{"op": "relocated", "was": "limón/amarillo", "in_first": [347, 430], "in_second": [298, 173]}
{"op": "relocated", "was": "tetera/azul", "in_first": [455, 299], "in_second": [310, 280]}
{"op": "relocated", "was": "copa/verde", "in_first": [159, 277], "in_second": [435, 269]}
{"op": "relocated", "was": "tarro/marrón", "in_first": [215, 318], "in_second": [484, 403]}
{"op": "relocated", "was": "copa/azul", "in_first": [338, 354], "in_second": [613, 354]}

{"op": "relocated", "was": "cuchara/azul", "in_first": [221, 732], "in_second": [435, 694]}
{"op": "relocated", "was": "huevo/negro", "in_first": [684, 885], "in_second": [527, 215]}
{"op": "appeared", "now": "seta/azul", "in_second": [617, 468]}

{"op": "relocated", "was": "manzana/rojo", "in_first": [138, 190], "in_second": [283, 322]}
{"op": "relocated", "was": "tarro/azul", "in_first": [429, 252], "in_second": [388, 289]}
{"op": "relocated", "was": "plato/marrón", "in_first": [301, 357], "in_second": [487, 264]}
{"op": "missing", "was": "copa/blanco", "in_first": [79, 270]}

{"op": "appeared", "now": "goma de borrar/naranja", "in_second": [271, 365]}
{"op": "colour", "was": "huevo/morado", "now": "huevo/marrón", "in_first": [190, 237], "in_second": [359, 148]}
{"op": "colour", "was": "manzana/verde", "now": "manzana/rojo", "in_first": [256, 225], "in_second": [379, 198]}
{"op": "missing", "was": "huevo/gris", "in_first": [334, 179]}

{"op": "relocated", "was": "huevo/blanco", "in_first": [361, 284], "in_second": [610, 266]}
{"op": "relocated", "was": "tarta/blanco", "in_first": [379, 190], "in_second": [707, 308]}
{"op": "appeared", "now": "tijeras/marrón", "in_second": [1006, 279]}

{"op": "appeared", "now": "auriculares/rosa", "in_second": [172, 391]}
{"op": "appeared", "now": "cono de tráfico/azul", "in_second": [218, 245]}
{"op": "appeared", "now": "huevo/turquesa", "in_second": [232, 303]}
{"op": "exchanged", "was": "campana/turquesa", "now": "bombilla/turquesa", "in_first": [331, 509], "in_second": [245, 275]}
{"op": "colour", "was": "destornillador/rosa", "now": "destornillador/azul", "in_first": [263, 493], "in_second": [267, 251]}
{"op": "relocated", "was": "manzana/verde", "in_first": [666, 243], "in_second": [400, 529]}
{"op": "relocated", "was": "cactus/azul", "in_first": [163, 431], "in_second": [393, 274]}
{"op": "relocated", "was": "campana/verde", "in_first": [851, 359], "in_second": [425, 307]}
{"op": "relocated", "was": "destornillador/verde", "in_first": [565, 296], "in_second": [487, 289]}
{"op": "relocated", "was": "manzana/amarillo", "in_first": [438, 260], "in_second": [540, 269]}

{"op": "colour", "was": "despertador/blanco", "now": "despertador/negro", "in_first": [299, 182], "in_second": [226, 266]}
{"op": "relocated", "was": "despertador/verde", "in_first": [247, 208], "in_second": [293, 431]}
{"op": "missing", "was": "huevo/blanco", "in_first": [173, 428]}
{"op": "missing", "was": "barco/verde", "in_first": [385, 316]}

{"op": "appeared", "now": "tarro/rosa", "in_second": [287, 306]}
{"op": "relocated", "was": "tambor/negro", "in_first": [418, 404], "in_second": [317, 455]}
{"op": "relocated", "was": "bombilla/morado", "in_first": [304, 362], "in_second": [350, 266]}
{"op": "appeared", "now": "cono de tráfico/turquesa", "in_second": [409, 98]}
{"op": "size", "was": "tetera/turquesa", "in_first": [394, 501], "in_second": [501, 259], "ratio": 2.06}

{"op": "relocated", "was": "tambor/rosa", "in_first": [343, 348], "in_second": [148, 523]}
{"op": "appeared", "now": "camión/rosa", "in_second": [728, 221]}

══════════════════════════════

What you have to do =>
Every single entry above has to be copied exactly.

Written reply =>
{"op": "relocated", "was": "limón/amarillo", "in_first": [347, 430], "in_second": [298, 173]}
{"op": "relocated", "was": "tetera/azul", "in_first": [455, 299], "in_second": [310, 280]}
{"op": "relocated", "was": "copa/verde", "in_first": [159, 277], "in_second": [435, 269]}
{"op": "relocated", "was": "tarro/marrón", "in_first": [215, 318], "in_second": [484, 403]}
{"op": "relocated", "was": "copa/azul", "in_first": [338, 354], "in_second": [613, 354]}

{"op": "relocated", "was": "cuchara/azul", "in_first": [221, 732], "in_second": [435, 694]}
{"op": "relocated", "was": "huevo/negro", "in_first": [684, 885], "in_second": [527, 215]}
{"op": "appeared", "now": "seta/azul", "in_second": [617, 468]}

{"op": "relocated", "was": "manzana/rojo", "in_first": [138, 190], "in_second": [283, 322]}
{"op": "relocated", "was": "tarro/azul", "in_first": [429, 252], "in_second": [388, 289]}
{"op": "relocated", "was": "plato/marrón", "in_first": [301, 357], "in_second": [487, 264]}
{"op": "missing", "was": "copa/blanco", "in_first": [79, 270]}

{"op": "appeared", "now": "goma de borrar/naranja", "in_second": [271, 365]}
{"op": "colour", "was": "huevo/morado", "now": "huevo/marrón", "in_first": [190, 237], "in_second": [359, 148]}
{"op": "colour", "was": "manzana/verde", "now": "manzana/rojo", "in_first": [256, 225], "in_second": [379, 198]}
{"op": "missing", "was": "huevo/gris", "in_first": [334, 179]}

{"op": "relocated", "was": "huevo/blanco", "in_first": [361, 284], "in_second": [610, 266]}
{"op": "relocated", "was": "tarta/blanco", "in_first": [379, 190], "in_second": [707, 308]}
{"op": "appeared", "now": "tijeras/marrón", "in_second": [1006, 279]}

{"op": "appeared", "now": "auriculares/rosa", "in_second": [172, 391]}
{"op": "appeared", "now": "cono de tráfico/azul", "in_second": [218, 245]}
{"op": "appeared", "now": "huevo/turquesa", "in_second": [232, 303]}
{"op": "exchanged", "was": "campana/turquesa", "now": "bombilla/turquesa", "in_first": [331, 509], "in_second": [245, 275]}
{"op": "colour", "was": "destornillador/rosa", "now": "destornillador/azul", "in_first": [263, 493], "in_second": [267, 251]}
{"op": "relocated", "was": "manzana/verde", "in_first": [666, 243], "in_second": [400, 529]}
{"op": "relocated", "was": "cactus/azul", "in_first": [163, 431], "in_second": [393, 274]}
{"op": "relocated", "was": "campana/verde", "in_first": [851, 359], "in_second": [425, 307]}
{"op": "relocated", "was": "destornillador/verde", "in_first": [565, 296], "in_second": [487, 289]}
{"op": "relocated", "was": "manzana/amarillo", "in_first": [438, 260], "in_second": [540, 269]}

{"op": "colour", "was": "despertador/blanco", "now": "despertador/negro", "in_first": [299, 182], "in_second": [226, 266]}
{"op": "relocated", "was": "despertador/verde", "in_first": [247, 208], "in_second": [293, 431]}
{"op": "missing", "was": "huevo/blanco", "in_first": [173, 428]}
{"op": "missing", "was": "barco/verde", "in_first": [385, 316]}

{"op": "appeared", "now": "tarro/rosa", "in_second": [287, 306]}
{"op": "relocated", "was": "tambor/negro", "in_first": [418, 404], "in_second": [317, 455]}
{"op": "relocated", "was": "bombilla/morado", "in_first": [304, 362], "in_second": [350, 266]}
{"op": "appeared", "now": "cono de tráfico/turquesa", "in_second": [409, 98]}
{"op": "size", "was": "tetera/turquesa", "in_first": [394, 501], "in_second": [501, 259], "ratio": 2.06}

{"op": "relocated", "was": "tambor/rosa", "in_first": [343, 348], "in_second": [148, 523]}
{"op": "appeared", "now": "camión/rosa", "in_second": [728, 221]}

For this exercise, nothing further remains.